- The data

------------------------------------------------------------------------

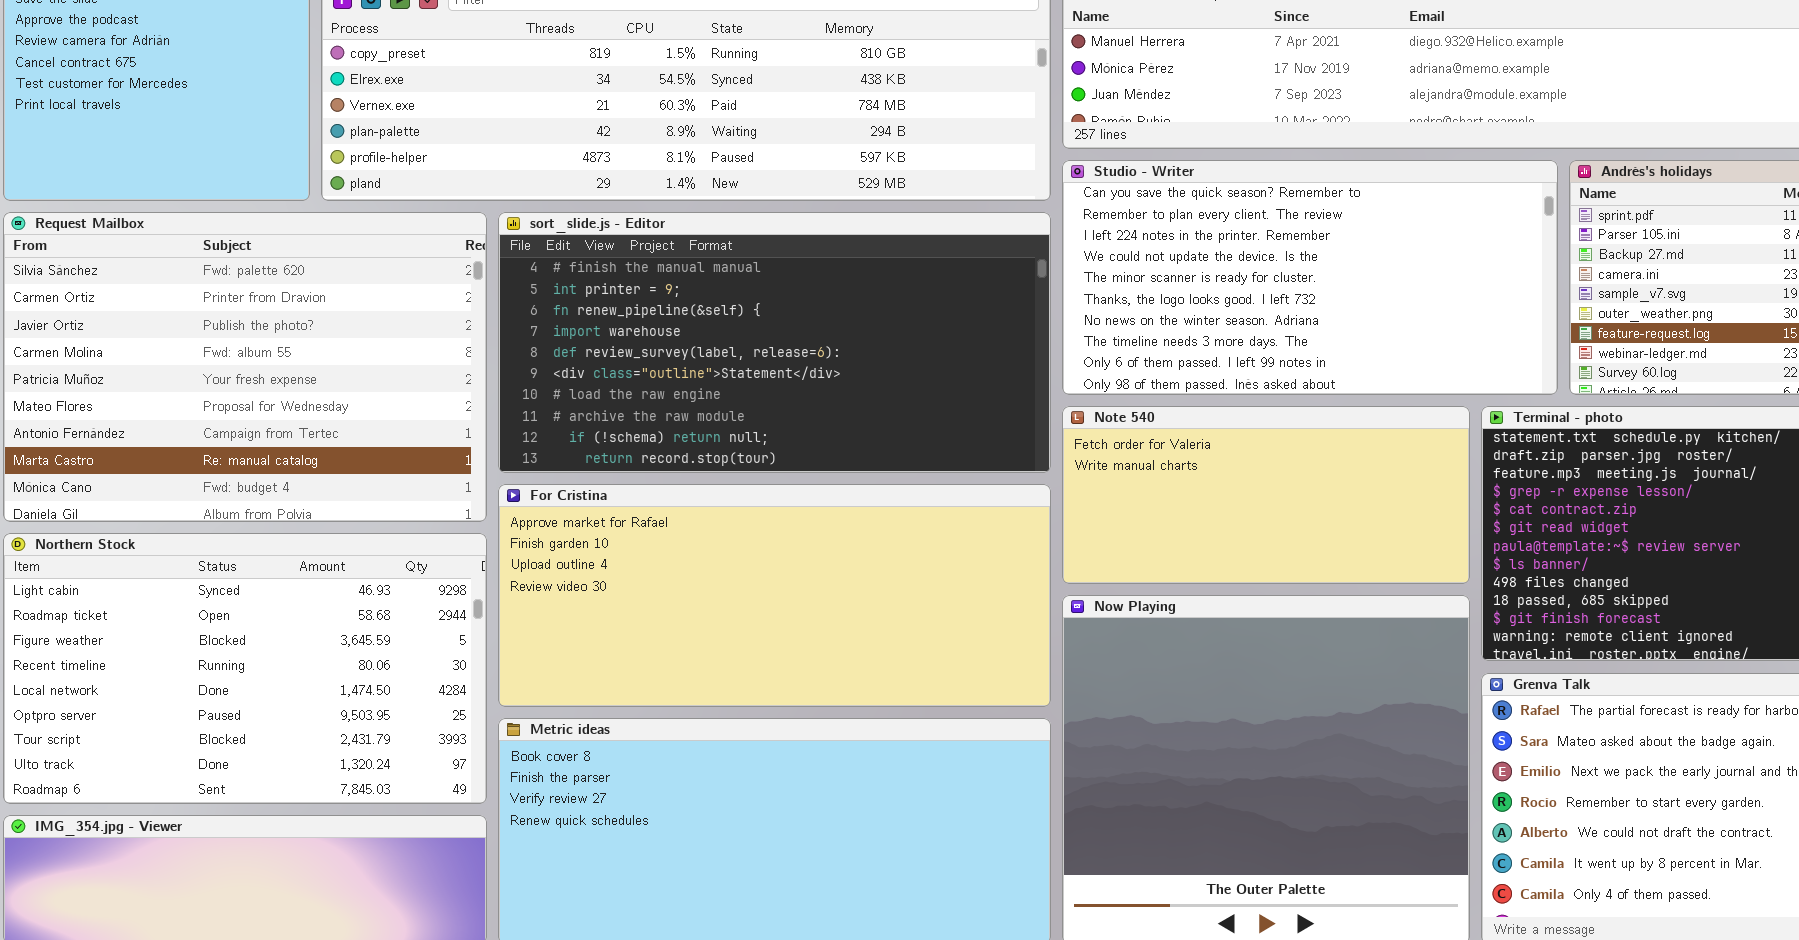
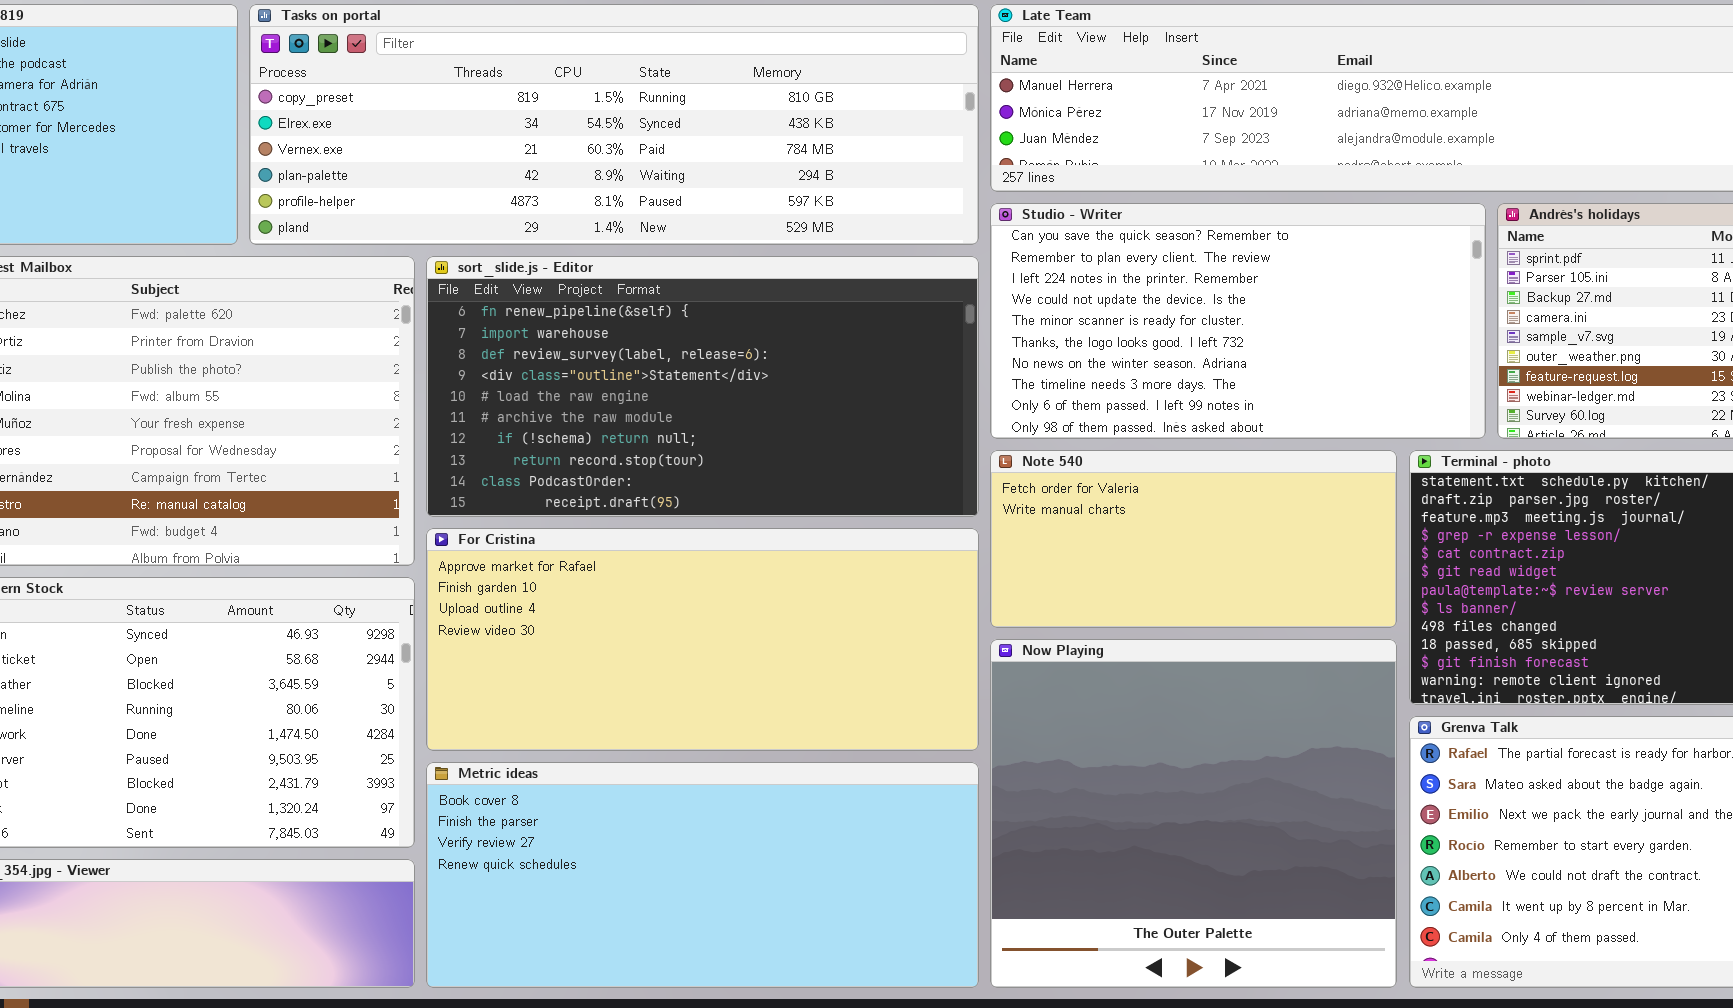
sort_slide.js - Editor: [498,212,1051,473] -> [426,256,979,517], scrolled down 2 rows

------------------------------------------------------------------------

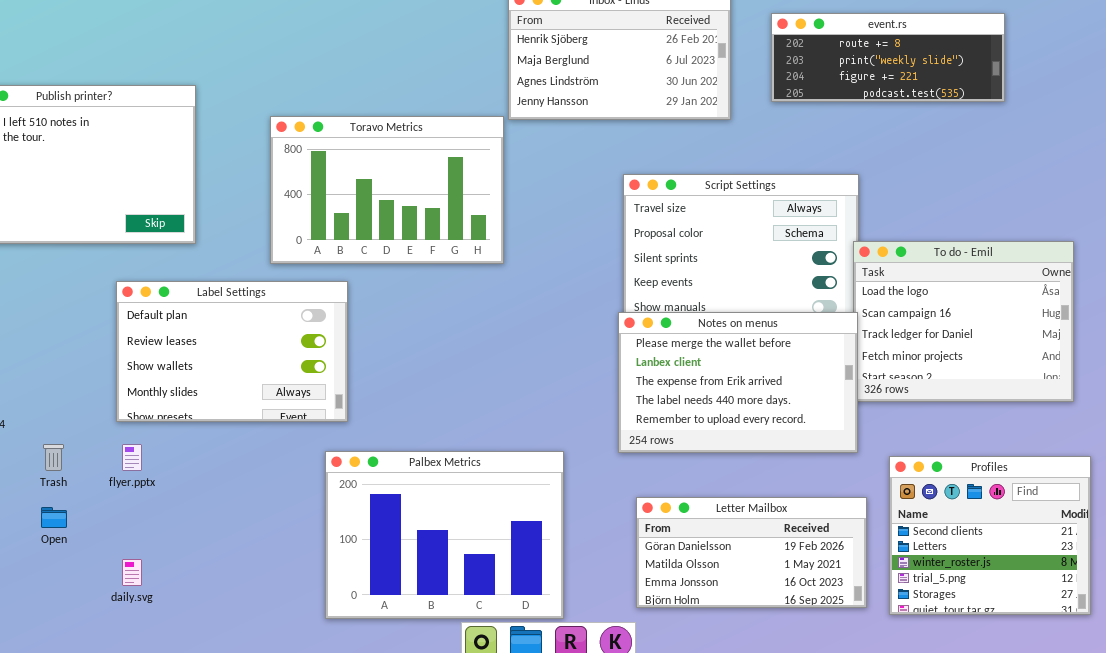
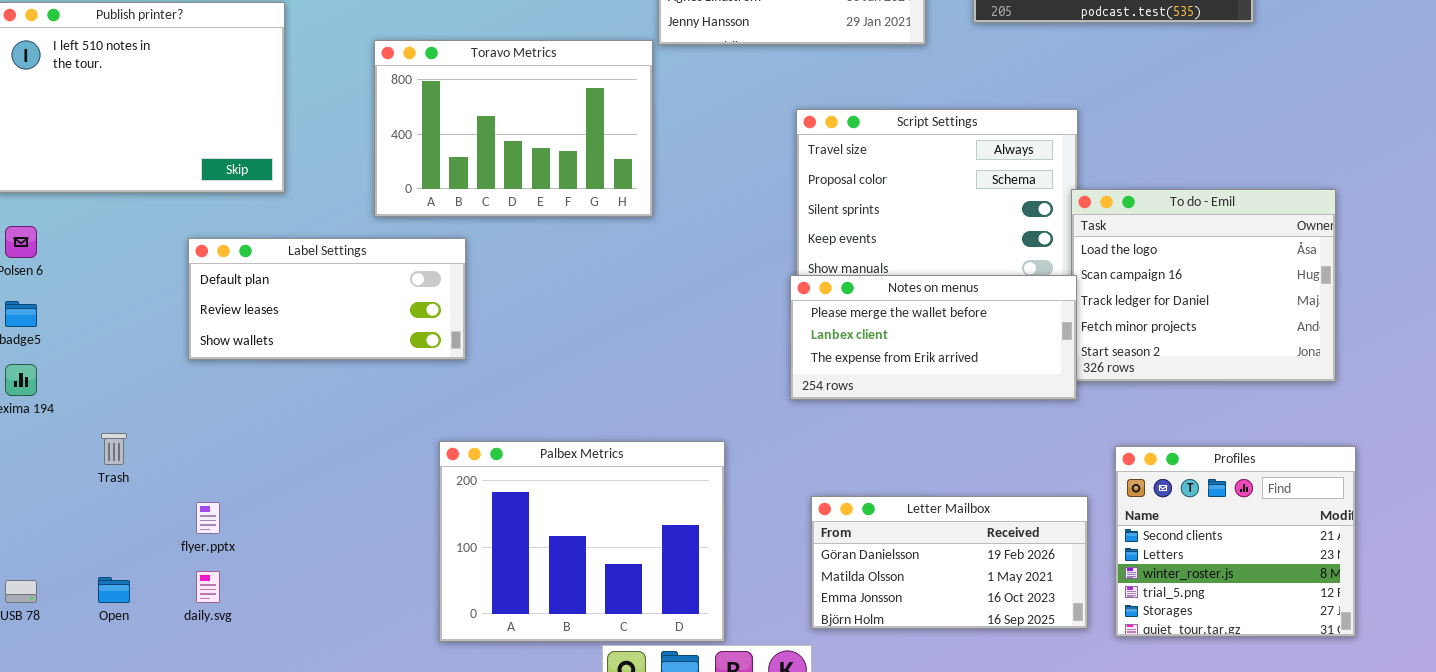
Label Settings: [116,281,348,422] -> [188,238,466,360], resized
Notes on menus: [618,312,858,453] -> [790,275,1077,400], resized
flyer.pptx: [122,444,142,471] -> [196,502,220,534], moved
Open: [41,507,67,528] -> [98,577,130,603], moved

------------------------------------------------------------------------

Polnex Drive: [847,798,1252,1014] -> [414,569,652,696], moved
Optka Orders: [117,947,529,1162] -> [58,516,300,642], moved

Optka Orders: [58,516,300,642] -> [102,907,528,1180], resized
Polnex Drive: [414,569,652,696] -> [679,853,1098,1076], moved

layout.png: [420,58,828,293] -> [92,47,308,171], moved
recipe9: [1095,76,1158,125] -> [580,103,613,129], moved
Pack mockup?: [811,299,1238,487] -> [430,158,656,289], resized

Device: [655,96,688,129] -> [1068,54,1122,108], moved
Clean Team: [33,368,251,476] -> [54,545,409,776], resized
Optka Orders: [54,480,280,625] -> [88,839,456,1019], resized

------------------------------------------------------------------------

- Exercise details
Everything above from the line containing "Optka Orders: [58,516,300,642]" down to the line containing "Optka Orders: [54,480,280,625]" is to be transcribed exactly, with both of those lines included and nothing else added.

- Response area
Optka Orders: [58,516,300,642] -> [102,907,528,1180], resized
Polnex Drive: [414,569,652,696] -> [679,853,1098,1076], moved

layout.png: [420,58,828,293] -> [92,47,308,171], moved
recipe9: [1095,76,1158,125] -> [580,103,613,129], moved
Pack mockup?: [811,299,1238,487] -> [430,158,656,289], resized

Device: [655,96,688,129] -> [1068,54,1122,108], moved
Clean Team: [33,368,251,476] -> [54,545,409,776], resized
Optka Orders: [54,480,280,625] -> [88,839,456,1019], resized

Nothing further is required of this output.